WORK REQUIRED ->
Retype the lines below verbatim, beginning with the line that contains "fledgling (800, 234)" and ending after the line that contains "austere (357, 1738)".

INFORMATION GIVEN ->
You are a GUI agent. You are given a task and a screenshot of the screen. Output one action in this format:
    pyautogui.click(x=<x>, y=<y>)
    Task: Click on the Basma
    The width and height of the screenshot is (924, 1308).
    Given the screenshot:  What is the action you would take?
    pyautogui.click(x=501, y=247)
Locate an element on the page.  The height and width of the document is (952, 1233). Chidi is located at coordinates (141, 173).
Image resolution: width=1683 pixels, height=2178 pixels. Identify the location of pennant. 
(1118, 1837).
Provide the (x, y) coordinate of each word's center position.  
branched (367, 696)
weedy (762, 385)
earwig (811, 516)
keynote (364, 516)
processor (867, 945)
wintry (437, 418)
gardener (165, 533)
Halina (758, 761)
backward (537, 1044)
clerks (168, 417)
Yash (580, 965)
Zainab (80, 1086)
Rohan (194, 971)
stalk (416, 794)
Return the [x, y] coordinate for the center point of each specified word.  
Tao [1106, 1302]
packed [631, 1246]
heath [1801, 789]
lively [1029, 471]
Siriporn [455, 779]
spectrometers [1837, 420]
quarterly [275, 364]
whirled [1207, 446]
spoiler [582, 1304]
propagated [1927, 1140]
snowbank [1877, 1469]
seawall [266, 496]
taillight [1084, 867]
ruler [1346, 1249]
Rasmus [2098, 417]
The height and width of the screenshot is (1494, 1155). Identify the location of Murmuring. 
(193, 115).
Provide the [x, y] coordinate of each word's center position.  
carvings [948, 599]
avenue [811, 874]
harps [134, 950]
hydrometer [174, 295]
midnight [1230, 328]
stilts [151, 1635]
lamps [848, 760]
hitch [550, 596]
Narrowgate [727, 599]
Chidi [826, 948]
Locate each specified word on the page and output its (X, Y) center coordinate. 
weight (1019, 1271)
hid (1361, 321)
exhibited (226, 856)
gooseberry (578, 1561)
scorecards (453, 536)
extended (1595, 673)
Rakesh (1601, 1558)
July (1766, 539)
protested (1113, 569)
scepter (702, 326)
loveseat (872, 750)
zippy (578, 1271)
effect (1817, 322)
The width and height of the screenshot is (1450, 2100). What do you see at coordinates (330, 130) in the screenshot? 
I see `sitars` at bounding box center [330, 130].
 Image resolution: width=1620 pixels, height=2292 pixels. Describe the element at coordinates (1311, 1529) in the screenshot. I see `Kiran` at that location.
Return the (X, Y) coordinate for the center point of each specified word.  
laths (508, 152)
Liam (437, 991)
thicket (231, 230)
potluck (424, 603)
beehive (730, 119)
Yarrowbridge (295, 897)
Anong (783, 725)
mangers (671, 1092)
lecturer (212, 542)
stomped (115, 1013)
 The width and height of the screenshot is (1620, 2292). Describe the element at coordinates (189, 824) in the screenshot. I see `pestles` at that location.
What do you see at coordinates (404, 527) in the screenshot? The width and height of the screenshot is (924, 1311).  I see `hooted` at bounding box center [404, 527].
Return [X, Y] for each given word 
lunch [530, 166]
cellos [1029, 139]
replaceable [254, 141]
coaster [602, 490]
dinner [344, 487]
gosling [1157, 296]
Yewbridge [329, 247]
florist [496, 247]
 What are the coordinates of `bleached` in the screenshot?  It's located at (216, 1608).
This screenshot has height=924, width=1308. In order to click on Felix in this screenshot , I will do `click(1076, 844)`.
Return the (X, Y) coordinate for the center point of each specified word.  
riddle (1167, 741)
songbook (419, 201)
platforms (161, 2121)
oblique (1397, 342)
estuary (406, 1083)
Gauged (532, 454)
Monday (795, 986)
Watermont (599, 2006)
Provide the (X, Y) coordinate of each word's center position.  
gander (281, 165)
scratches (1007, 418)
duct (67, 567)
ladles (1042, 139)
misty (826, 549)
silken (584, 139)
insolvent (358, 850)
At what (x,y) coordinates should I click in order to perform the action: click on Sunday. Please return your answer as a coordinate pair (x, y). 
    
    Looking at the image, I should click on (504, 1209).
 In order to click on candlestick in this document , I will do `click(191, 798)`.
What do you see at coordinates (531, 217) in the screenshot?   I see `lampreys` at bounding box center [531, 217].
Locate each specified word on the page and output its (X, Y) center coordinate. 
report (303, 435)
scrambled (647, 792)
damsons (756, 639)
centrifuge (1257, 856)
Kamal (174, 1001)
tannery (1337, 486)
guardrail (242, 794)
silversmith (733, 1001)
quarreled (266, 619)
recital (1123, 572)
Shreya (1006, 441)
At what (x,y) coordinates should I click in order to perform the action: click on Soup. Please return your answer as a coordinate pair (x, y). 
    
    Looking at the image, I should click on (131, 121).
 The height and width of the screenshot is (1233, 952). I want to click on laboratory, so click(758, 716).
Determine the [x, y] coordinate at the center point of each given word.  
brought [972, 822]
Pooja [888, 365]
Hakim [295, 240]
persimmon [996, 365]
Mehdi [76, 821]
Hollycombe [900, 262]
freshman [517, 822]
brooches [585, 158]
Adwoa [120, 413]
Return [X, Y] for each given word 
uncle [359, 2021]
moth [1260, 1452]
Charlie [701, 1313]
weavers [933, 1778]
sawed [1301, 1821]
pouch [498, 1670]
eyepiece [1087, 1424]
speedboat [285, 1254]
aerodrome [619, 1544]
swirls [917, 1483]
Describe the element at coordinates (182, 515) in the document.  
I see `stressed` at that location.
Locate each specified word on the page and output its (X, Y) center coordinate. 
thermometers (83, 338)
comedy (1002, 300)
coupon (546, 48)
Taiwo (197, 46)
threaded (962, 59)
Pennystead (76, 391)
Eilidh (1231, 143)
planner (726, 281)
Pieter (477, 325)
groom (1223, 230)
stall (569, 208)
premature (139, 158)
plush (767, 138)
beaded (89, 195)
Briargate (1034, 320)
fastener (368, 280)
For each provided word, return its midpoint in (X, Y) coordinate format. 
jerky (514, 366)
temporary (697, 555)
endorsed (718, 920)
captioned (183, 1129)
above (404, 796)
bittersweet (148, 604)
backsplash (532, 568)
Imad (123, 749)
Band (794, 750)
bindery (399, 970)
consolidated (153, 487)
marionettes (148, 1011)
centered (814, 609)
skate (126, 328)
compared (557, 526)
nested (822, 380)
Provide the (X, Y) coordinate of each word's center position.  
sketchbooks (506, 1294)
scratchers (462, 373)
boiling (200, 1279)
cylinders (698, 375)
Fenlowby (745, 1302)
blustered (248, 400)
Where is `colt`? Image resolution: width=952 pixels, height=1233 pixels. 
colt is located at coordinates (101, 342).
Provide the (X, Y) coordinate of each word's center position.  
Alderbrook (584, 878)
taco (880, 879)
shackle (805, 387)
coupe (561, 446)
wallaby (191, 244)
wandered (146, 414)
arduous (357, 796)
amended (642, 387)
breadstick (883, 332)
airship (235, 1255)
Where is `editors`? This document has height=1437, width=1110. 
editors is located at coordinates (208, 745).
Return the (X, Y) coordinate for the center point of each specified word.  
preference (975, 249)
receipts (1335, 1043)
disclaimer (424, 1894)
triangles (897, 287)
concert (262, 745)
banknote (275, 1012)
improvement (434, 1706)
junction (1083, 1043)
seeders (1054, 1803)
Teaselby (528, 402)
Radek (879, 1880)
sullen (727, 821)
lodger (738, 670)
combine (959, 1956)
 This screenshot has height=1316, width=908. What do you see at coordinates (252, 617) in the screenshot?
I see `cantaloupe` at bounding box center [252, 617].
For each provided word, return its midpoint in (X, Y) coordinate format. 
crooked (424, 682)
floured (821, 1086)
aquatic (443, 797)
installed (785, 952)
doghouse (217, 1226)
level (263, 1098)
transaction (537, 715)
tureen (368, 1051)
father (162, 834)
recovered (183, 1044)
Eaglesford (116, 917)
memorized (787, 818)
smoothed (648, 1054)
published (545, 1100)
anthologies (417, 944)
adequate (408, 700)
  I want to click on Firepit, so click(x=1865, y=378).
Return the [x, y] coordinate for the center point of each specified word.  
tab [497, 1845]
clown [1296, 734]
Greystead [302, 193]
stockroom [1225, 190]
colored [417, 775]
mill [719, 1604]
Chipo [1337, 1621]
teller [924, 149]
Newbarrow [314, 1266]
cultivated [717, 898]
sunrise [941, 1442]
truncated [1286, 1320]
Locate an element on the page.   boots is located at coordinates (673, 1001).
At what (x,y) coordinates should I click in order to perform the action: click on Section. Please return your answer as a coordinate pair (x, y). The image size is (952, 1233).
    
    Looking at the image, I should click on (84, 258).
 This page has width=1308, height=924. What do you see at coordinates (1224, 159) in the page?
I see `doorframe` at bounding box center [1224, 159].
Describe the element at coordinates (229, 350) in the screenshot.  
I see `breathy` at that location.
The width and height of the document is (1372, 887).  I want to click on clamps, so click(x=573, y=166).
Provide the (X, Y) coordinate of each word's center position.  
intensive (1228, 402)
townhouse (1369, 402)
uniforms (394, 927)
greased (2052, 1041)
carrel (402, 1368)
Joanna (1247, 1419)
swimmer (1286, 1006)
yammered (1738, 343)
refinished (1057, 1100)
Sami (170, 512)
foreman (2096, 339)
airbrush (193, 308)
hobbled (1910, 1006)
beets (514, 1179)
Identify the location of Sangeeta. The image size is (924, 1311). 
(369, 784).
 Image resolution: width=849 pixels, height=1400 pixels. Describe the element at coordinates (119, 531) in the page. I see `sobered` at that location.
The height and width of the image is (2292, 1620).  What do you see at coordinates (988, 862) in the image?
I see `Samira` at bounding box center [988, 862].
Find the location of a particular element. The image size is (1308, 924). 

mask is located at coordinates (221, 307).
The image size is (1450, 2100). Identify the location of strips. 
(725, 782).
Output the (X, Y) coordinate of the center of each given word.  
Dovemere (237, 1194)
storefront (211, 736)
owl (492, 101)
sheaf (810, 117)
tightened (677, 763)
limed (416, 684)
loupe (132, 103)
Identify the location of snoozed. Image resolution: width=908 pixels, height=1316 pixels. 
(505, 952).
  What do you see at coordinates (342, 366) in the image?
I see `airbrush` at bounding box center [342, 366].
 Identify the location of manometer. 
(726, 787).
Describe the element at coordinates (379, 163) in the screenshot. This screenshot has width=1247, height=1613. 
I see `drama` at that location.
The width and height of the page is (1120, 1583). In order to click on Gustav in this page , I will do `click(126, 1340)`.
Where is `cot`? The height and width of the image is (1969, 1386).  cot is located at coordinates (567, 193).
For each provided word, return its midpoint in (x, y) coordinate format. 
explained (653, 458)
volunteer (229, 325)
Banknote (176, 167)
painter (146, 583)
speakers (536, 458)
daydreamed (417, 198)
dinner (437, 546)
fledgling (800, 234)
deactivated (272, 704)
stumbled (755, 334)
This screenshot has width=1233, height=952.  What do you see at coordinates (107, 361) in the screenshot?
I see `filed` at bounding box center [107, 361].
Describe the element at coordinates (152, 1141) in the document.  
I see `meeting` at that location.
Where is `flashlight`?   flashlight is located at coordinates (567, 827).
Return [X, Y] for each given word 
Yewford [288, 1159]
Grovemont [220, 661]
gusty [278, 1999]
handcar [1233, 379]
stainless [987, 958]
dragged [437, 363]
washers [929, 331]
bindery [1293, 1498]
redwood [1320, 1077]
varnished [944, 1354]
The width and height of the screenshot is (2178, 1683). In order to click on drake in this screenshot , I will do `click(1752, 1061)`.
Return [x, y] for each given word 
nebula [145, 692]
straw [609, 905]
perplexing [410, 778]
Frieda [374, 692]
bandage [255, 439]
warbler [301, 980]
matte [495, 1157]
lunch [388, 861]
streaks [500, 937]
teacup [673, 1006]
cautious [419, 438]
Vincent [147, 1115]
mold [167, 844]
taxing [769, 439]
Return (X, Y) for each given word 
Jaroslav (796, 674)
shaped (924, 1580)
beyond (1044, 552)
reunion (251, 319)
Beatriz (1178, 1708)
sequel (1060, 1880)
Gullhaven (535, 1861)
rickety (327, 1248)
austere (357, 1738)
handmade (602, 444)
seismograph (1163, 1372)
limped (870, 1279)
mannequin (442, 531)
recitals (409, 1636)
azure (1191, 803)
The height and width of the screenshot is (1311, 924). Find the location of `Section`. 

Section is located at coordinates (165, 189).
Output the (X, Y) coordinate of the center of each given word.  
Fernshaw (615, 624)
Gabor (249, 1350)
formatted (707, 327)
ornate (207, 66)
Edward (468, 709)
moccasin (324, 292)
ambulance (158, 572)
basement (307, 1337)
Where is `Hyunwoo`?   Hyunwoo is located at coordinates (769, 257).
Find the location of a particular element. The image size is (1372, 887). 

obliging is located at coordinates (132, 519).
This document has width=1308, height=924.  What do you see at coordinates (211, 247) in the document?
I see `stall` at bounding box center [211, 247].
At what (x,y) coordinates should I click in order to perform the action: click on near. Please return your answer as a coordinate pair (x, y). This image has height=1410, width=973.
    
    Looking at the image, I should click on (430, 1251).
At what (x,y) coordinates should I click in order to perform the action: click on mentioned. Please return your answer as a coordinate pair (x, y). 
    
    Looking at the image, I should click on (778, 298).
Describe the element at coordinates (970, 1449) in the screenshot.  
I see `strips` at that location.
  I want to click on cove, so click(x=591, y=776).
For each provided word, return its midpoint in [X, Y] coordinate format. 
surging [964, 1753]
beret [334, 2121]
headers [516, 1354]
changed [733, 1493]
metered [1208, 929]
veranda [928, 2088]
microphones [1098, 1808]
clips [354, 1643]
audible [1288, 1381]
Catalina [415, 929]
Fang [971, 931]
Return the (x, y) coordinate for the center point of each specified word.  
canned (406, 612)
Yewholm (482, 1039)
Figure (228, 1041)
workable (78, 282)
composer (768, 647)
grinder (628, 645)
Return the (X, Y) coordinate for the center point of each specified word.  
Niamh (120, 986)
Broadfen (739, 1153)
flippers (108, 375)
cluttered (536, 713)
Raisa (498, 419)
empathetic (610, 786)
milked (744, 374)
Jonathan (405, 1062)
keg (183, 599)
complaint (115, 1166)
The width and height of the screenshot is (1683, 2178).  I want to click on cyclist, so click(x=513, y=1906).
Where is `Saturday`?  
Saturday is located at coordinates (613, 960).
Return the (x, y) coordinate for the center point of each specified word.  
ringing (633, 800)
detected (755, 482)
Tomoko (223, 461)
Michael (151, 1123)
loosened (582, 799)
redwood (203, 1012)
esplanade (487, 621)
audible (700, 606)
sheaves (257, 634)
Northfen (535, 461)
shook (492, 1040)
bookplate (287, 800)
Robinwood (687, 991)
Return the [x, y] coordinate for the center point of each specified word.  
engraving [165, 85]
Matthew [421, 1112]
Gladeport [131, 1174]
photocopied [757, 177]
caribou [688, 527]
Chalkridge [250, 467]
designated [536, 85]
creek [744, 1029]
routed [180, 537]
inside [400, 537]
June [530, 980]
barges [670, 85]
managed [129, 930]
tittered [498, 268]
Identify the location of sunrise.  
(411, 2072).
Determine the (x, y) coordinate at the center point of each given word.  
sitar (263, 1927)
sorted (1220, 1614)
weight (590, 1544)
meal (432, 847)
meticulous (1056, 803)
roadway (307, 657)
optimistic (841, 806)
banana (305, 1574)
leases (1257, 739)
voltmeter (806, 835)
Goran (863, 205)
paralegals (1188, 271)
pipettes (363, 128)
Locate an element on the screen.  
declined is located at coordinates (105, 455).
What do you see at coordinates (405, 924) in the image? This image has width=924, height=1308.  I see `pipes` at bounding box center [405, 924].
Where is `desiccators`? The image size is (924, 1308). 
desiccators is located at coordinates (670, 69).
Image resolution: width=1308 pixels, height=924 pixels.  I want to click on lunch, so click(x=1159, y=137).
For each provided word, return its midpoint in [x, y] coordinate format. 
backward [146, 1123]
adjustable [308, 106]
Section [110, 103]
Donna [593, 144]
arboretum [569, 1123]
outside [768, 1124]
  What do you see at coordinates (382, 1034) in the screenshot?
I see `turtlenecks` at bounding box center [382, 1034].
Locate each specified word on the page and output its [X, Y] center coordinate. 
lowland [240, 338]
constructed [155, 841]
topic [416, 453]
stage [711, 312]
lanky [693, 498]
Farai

EXERCISE RESPONSE ->
fledgling (800, 234)
deactivated (272, 704)
stumbled (755, 334)
This screenshot has width=1233, height=952.  What do you see at coordinates (107, 361) in the screenshot?
I see `filed` at bounding box center [107, 361].
Describe the element at coordinates (152, 1141) in the document.  
I see `meeting` at that location.
Where is `flashlight`?   flashlight is located at coordinates (567, 827).
Return [X, Y] for each given word 
Yewford [288, 1159]
Grovemont [220, 661]
gusty [278, 1999]
handcar [1233, 379]
stainless [987, 958]
dragged [437, 363]
washers [929, 331]
bindery [1293, 1498]
redwood [1320, 1077]
varnished [944, 1354]
The width and height of the screenshot is (2178, 1683). In order to click on drake in this screenshot , I will do `click(1752, 1061)`.
Return [x, y] for each given word 
nebula [145, 692]
straw [609, 905]
perplexing [410, 778]
Frieda [374, 692]
bandage [255, 439]
warbler [301, 980]
matte [495, 1157]
lunch [388, 861]
streaks [500, 937]
teacup [673, 1006]
cautious [419, 438]
Vincent [147, 1115]
mold [167, 844]
taxing [769, 439]
Return (X, Y) for each given word 
Jaroslav (796, 674)
shaped (924, 1580)
beyond (1044, 552)
reunion (251, 319)
Beatriz (1178, 1708)
sequel (1060, 1880)
Gullhaven (535, 1861)
rickety (327, 1248)
austere (357, 1738)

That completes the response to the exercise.